====== RECORDS TO USE ======

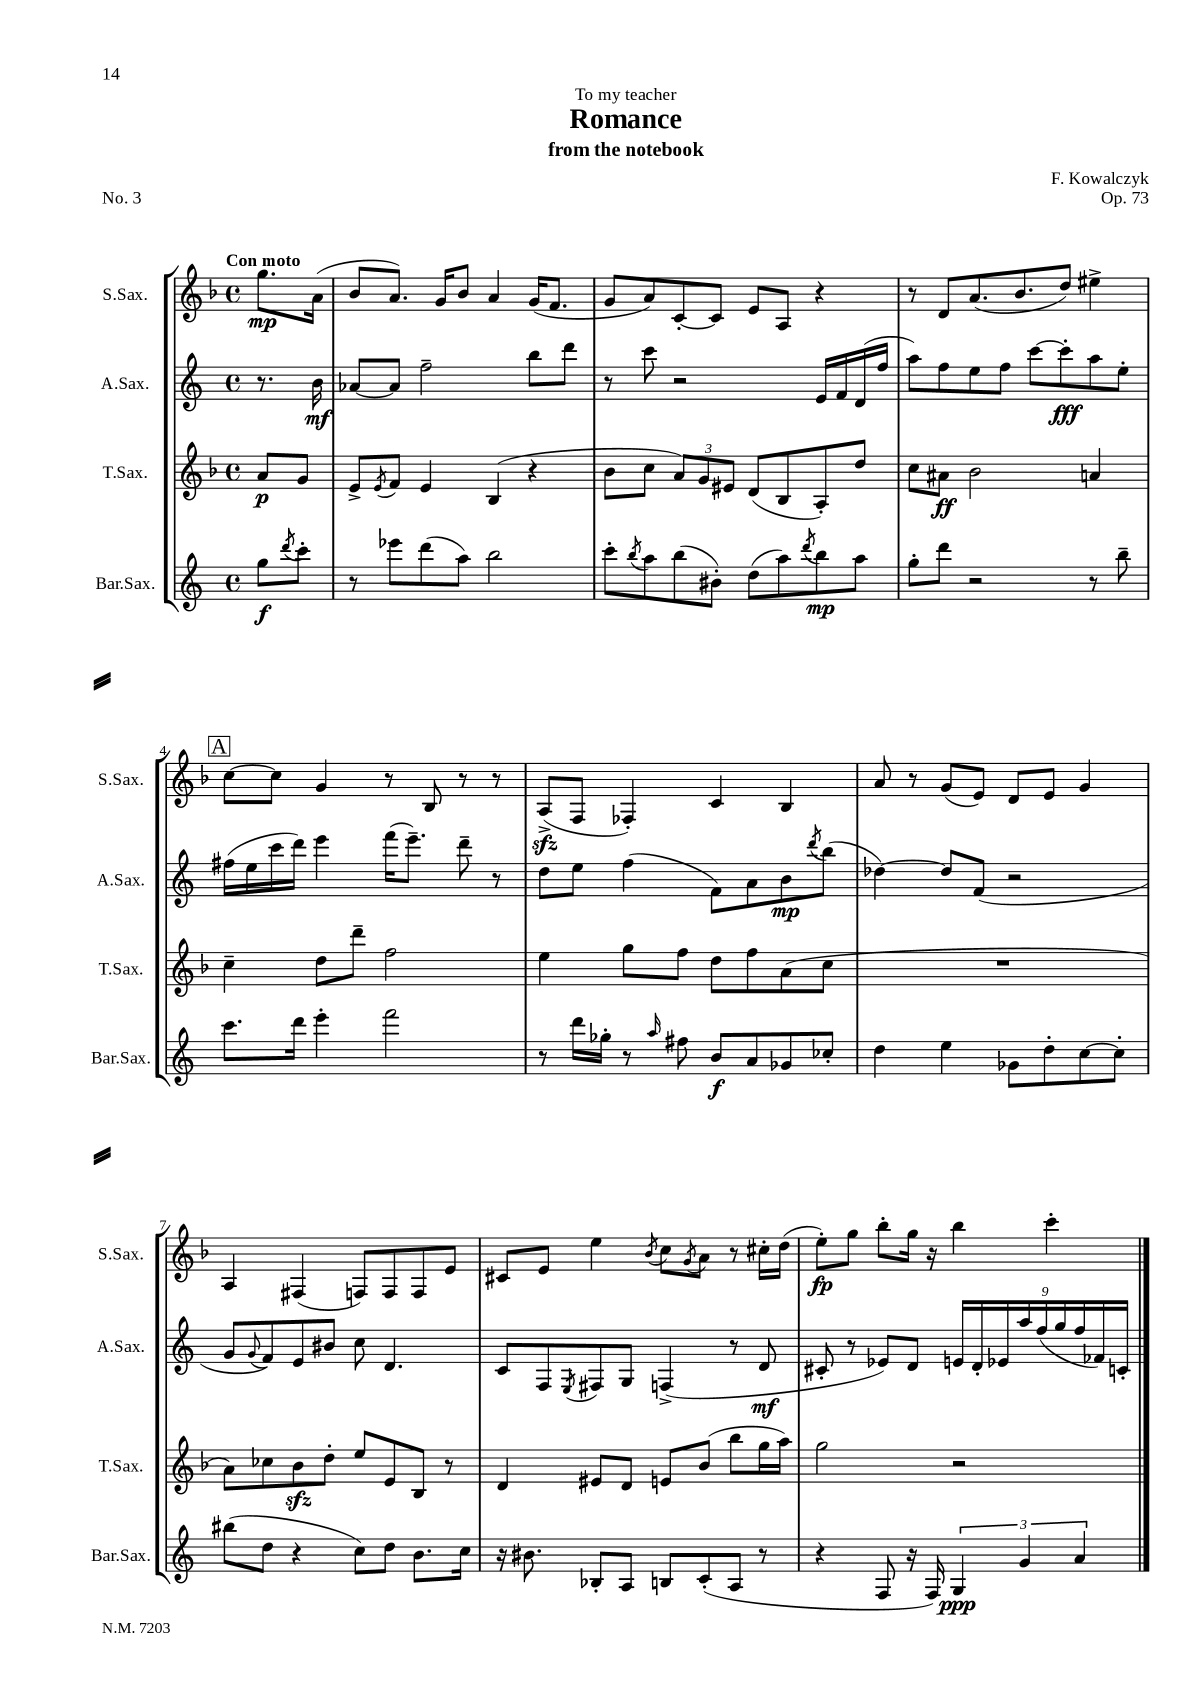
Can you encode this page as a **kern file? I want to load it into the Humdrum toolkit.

**kern	**kern	**kern	**kern
*staff4	*staff3	*staff2	*staff1
*clefG2	*clefG2	*clefG2	*clefG2
*k[]	*k[b-]	*k[]	*k[b-]
*M4/4	*M4/4	*M4/4	*M4/4
*met(c)	*met(c)	*met(c)	*met(c)
8gg	8a	8.r	8.gg
8qddd	.	.	.
8ccc'	8g	.	.
.	.	16b	(16a
=	=	=	=
8r	8e^	[8a-	8b-
.	8qe	.	.
8eee-	8f	8a-]	8.a)
(8ddd	4e	2ff~	.
.	.	.	16g
8aa)	.	.	8b-
2bb	(4B-	.	4a
.	4r	8bb	(16g
.	.	.	8.f
.	.	8ddd	.
=	=	=	=
8ccc'	8b-	8r	8g
8qbb	.	.	.
8aa	8cc	8ccc	8a)
(8bb	12a)	2r	[8c'
.	12g	.	.
8b#')	.	.	8c]
.	12e#	.	.
(8dd	(8d	.	8e
8aa)	8B-	.	8A
8qddd	.	.	.
8bb	8A')	16e	4r
.	.	16f	.
8aa	8dd	(16d	.
.	.	16ff	.
=	=	=	=
8gg'	8cc	8aa)	8r
8ddd	8a#	8ff	8d
2r	2b-	8ee	(8.a
.	.	8ff	.
.	.	.	8.b-
.	.	[8ccc	.
.	.	8ccc']	8dd)
8r	4a	8aa	4ee#^
8bb~	.	8ee'	.
=	=	=	=
8.ccc	4cc~	(16ff#	[8cc
.	.	16ee	.
.	.	16ccc	8cc]
16ddd	.	16ddd)	.
4eee'	8dd	4eee	4g
.	8ddd~	.	.
2fff	2ff	(16fff	8r
.	.	8.eee~)	.
.	.	.	8B-
.	.	8ddd~	8r
.	.	8r	8r
=	=	=	=
8r	4ee	8dd	(8A^
16ddd	.	8ee	8F
16gg-'	.	.	.
8r	8gg	(4ff	4F-')
16qqaa	.	.	.
8ff#	8ff	.	.
8b	8dd	8f)	4c
8a	8ff	8a	.
8g-	(8a	8b	4B-
.	.	8qddd	.
8cc-'	8cc	(8bb	.
=	=	=	=
4dd	1r	[4dd-)	8a
.	.	.	8r
4ee	.	8dd-]	(8g
.	.	(8f	8e)
8g-	.	2r	8d
8dd'	.	.	8e
[8cc	.	.	4g
8cc']	.	.	.
=	=	=	=
(8bb#	8a)	8g	4A
.	.	8qqg	.
8dd	8cc-	8f)	.
4r	8b-	8e	(4F#
.	8dd'	8b#	.
8cc)	8ee	8cc	8F)
8dd	8e	4.d	8F
8.b	8B-	.	8F
.	8r	.	8e
16cc	.	.	.
=	=	=	=
16r	4d	8c	8c#
8.b#	.	.	.
.	.	8F	8e
.	.	8qE	.
8B-'	8e#	8F#	4ee
8A	8d	8G	.
.	.	.	8qb-
8B	8e	(4F^	8cc
.	.	.	8qg
(8c'	(8b-	.	8a
8A	8bb-	8r	8r
8r	16gg	8d	16cc#'
.	16aa)	.	(16dd
=	=	=	=
4r	2gg	8c#'	8ee')
.	.	8r	8gg
8F	.	8e-)	8bb-'
16r	.	8d	16gg
16F)	.	.	16r
6G	2r	18e	4bb-
.	.	18d'	.
.	.	18e-	.
6g	.	18aa	.
.	.	(18ff	.
.	.	.	4ccc'
.	.	18gg	.
6a	.	18ff	.
.	.	18f-)	.
.	.	18c'	.
==	==	==	==
*-	*-	*-	*-
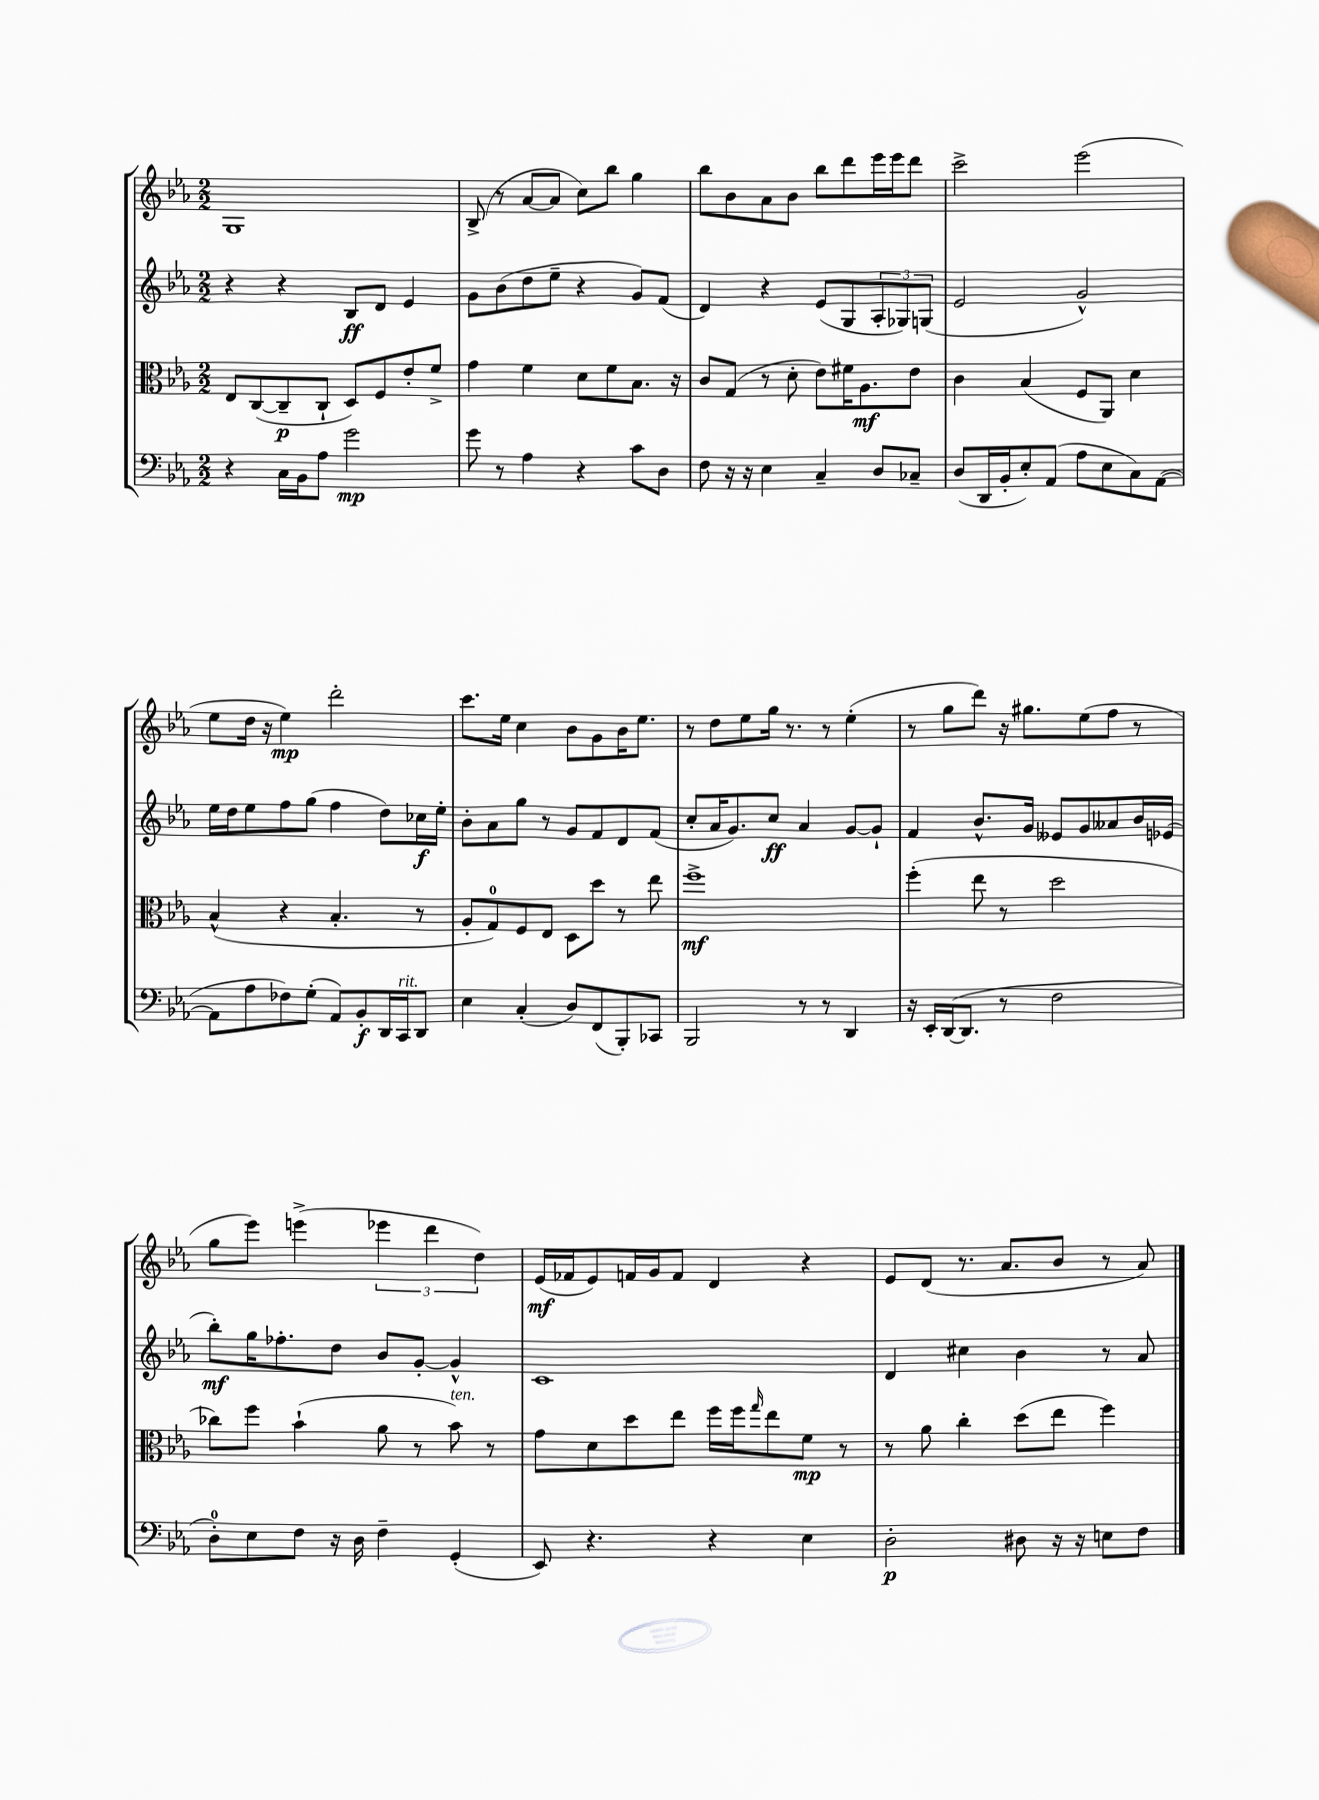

======

(WHAT YOU SHOULD DO):
Select every line of the entries above that contains the string "kern", matching case exactly.

(FINAL RESULT):
Can you encode this page as a **kern file? I want to load it into the Humdrum toolkit.
**kern	**kern	**kern	**kern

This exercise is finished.